◆ PROBLEM DETAILS:
Tally the lines below that include "żółty" and give only the total.

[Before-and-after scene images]
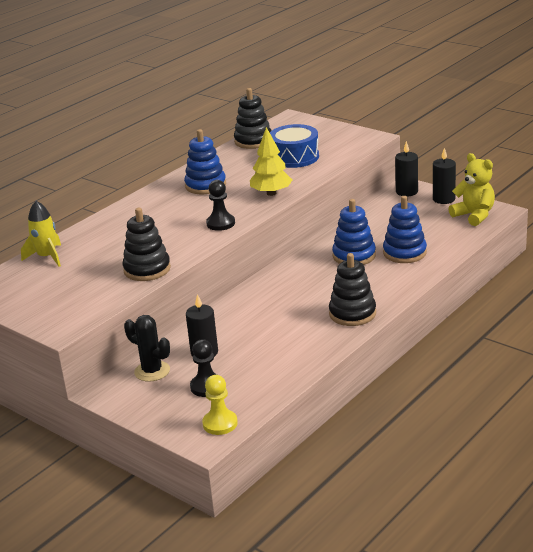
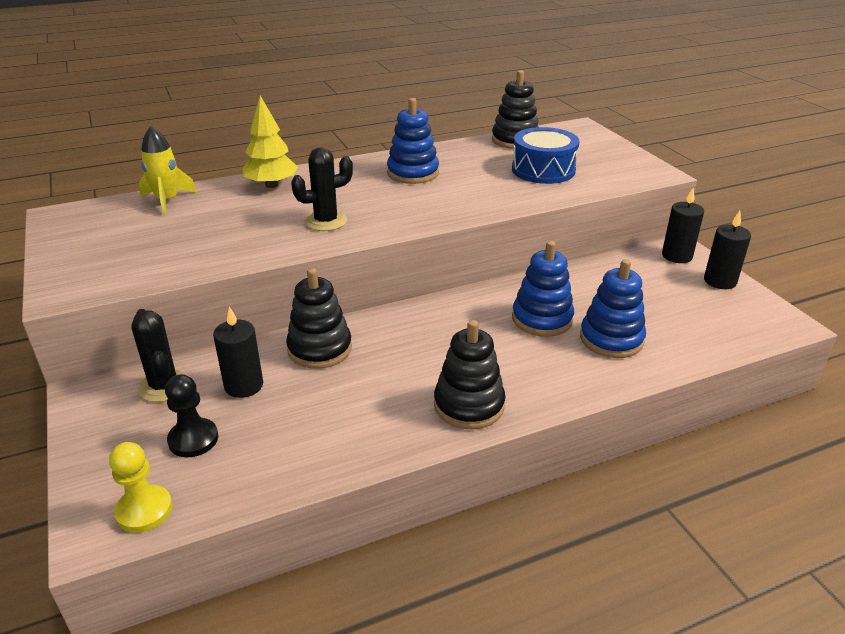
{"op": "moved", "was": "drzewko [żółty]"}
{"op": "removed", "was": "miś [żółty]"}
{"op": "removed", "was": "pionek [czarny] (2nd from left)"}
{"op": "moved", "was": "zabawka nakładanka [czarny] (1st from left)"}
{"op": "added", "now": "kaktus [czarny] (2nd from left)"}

◆ EXERCISE OUTPUT:
2